[DATA SHOWN]
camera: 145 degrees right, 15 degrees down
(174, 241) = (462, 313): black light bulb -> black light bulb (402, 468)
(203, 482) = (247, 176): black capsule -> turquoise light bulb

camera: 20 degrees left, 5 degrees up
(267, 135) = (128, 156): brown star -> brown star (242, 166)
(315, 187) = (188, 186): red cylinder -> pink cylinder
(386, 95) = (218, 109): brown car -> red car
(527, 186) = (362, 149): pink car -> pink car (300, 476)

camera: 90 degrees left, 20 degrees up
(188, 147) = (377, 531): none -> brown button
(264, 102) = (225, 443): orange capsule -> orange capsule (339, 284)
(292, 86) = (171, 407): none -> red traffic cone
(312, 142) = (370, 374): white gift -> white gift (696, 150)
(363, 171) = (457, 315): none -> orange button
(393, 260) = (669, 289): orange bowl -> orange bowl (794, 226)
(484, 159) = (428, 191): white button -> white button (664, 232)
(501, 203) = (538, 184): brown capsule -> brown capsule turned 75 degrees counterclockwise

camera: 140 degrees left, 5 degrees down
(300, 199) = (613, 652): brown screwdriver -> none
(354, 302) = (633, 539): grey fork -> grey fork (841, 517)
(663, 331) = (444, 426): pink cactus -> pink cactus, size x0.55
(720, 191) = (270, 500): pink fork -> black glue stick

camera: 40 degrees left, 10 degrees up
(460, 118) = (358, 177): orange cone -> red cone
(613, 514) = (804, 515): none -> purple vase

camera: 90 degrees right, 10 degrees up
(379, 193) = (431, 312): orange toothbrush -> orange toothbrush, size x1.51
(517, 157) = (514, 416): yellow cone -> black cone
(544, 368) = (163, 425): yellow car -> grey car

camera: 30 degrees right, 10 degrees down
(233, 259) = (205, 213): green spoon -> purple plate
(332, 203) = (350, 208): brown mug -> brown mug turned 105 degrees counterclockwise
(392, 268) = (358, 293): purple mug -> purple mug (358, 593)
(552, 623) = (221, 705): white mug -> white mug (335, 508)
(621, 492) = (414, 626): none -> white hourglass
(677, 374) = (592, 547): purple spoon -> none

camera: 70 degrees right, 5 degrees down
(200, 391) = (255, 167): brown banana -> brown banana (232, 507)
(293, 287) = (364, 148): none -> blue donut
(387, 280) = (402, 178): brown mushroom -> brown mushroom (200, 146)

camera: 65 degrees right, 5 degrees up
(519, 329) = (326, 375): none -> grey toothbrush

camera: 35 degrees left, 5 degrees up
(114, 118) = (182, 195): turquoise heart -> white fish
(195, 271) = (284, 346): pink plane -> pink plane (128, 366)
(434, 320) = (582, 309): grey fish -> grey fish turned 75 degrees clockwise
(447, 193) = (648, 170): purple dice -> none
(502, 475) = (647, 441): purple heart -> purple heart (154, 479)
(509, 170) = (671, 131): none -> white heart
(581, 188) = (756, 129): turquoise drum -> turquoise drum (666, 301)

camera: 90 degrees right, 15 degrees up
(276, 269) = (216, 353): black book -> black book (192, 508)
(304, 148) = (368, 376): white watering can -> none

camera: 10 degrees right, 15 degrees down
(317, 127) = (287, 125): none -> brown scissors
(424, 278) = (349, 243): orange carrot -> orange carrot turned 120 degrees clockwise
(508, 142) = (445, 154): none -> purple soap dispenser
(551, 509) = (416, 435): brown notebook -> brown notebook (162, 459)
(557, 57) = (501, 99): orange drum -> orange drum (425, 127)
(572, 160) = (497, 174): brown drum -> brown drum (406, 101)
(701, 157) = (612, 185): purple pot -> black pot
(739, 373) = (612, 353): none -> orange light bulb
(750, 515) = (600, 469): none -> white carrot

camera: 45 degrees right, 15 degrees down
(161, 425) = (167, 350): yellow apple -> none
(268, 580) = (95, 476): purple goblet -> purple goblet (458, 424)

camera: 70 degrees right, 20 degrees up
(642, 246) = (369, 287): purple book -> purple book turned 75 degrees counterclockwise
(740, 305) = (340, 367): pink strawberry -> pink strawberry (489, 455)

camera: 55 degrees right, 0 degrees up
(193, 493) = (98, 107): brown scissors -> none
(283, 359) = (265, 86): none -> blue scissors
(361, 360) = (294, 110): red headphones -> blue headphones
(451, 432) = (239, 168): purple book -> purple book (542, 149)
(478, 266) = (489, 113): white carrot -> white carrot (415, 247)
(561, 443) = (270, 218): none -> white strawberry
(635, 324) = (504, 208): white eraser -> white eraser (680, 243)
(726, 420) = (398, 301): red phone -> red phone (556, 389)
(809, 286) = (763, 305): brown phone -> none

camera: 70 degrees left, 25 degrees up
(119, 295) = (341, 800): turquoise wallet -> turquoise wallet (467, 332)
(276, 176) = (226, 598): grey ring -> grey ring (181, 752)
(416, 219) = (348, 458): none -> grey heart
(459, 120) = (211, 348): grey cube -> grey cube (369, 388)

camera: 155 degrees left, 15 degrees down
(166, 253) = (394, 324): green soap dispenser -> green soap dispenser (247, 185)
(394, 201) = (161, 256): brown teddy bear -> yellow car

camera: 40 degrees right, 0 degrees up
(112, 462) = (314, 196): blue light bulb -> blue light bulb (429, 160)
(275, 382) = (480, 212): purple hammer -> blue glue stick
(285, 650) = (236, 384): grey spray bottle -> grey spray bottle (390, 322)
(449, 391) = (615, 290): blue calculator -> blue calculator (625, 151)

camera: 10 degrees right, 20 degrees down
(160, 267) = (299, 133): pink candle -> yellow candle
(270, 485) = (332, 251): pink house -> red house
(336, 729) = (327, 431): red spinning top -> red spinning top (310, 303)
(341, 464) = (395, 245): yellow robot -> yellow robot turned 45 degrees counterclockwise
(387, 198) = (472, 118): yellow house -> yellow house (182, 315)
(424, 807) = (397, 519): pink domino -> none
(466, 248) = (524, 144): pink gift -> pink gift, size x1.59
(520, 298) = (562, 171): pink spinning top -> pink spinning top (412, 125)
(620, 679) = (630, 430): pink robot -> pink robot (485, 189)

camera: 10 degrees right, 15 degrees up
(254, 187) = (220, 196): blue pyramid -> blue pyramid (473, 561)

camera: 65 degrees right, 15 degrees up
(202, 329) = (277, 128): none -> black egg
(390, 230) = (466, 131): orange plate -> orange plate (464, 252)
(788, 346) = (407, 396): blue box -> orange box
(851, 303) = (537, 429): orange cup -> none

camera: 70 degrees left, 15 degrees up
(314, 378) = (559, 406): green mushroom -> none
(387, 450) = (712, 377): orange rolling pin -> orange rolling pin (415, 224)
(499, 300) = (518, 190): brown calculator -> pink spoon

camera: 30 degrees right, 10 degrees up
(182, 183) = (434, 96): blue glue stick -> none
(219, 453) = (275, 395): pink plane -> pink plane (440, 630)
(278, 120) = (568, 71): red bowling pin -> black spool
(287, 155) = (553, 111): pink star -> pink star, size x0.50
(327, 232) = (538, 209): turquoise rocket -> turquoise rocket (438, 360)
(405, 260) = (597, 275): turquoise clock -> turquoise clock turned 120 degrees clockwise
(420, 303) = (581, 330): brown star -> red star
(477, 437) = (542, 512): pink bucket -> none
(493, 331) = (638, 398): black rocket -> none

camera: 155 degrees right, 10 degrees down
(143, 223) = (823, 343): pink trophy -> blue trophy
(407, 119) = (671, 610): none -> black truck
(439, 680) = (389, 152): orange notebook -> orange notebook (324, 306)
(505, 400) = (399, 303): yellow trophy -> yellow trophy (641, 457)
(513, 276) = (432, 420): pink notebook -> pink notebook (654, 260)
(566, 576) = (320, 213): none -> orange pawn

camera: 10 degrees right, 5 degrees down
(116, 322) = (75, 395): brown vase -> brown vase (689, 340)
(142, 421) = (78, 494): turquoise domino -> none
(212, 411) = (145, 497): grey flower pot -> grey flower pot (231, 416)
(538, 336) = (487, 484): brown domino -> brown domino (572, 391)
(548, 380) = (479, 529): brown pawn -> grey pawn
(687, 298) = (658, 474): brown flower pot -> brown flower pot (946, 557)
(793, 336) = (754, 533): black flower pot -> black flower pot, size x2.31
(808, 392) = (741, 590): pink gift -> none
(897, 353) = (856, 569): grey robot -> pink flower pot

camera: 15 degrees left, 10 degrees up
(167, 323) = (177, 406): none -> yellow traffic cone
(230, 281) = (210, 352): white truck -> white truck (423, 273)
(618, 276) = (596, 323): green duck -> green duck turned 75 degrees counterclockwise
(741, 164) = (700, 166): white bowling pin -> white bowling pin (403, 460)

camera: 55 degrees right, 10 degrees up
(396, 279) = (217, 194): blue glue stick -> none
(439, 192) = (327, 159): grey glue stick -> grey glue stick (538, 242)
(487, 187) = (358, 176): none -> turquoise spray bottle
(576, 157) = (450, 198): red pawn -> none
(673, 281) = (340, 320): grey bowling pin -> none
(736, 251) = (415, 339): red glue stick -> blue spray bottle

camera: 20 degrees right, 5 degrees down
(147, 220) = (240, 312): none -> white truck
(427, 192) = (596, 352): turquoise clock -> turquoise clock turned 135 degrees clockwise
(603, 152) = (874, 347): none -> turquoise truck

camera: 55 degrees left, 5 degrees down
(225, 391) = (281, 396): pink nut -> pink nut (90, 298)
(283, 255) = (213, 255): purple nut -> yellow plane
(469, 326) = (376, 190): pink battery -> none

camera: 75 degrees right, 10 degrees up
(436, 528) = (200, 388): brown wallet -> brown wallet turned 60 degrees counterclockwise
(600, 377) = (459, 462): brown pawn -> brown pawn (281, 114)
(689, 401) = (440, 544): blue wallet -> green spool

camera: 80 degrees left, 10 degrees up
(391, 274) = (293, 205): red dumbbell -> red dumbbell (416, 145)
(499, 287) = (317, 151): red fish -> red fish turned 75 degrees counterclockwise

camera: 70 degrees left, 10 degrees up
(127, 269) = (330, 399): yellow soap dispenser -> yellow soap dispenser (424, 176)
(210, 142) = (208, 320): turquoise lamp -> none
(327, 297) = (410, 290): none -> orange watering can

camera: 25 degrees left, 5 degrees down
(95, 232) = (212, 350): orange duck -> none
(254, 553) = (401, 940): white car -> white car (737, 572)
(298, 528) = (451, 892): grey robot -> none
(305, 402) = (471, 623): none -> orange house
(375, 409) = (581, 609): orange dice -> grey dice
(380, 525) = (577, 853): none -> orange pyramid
[/DATA SHOWN]
▶ **EXERCISE DETAILS**:
Set down precisely the lines above between the line holding "(736, 251) = (415, 339): red" and the line holding "(225, 391) = (281, 396): pink", inclusive, and nothing beyond them.

▶ **OUTPUT OF THE EXERCISE**:
(736, 251) = (415, 339): red glue stick -> blue spray bottle

camera: 20 degrees right, 5 degrees down
(147, 220) = (240, 312): none -> white truck
(427, 192) = (596, 352): turquoise clock -> turquoise clock turned 135 degrees clockwise
(603, 152) = (874, 347): none -> turquoise truck

camera: 55 degrees left, 5 degrees down
(225, 391) = (281, 396): pink nut -> pink nut (90, 298)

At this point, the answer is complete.